# DIRECTIONS FOR THIS TASK:
Give the data again word for word; drop the pictures.

*** DATA SECTION Section Begins ***

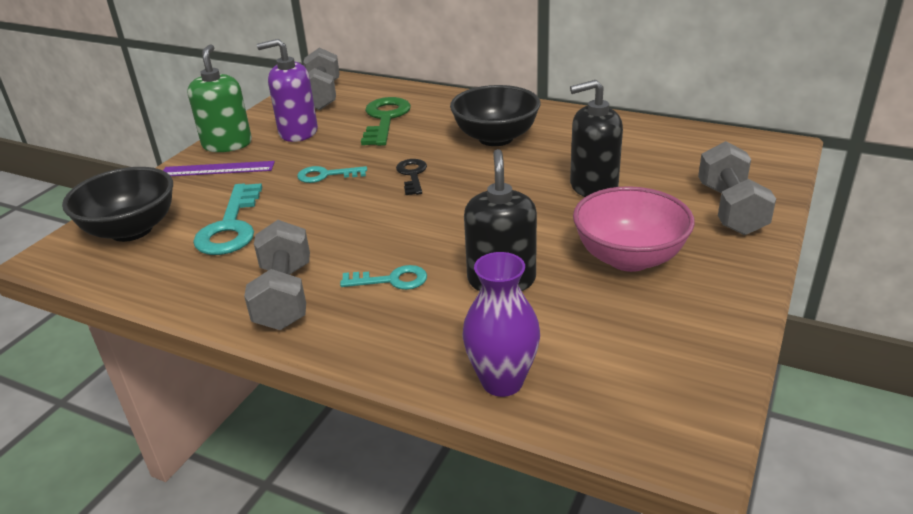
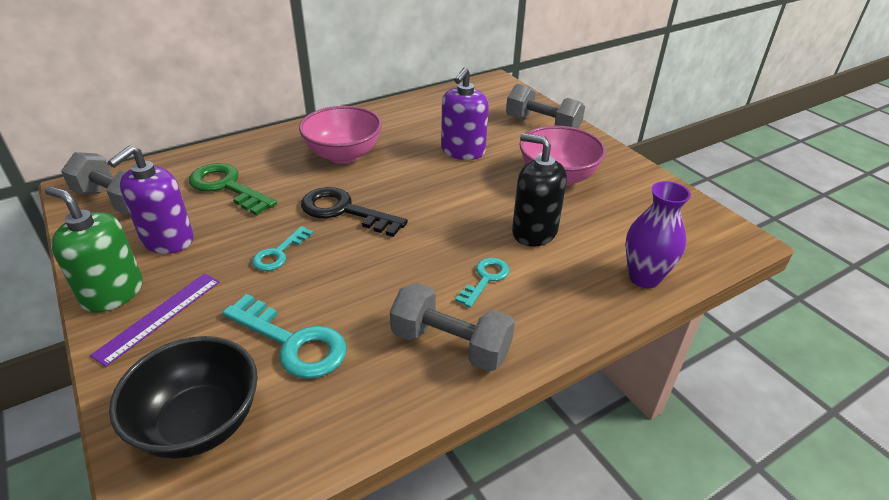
camera: 60 degrees left, 5 degrees up
(412, 175) = (344, 211): black key -> black key, size x1.69
(495, 138) = (343, 155): black bowl -> pink bowl
(593, 186) = (463, 151): black soap dispenser -> purple soap dispenser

*** DATA SECTION Section Ends ***

# WRITTEN SOLUTION:
camera: 60 degrees left, 5 degrees up
(412, 175) = (344, 211): black key -> black key, size x1.69
(495, 138) = (343, 155): black bowl -> pink bowl
(593, 186) = (463, 151): black soap dispenser -> purple soap dispenser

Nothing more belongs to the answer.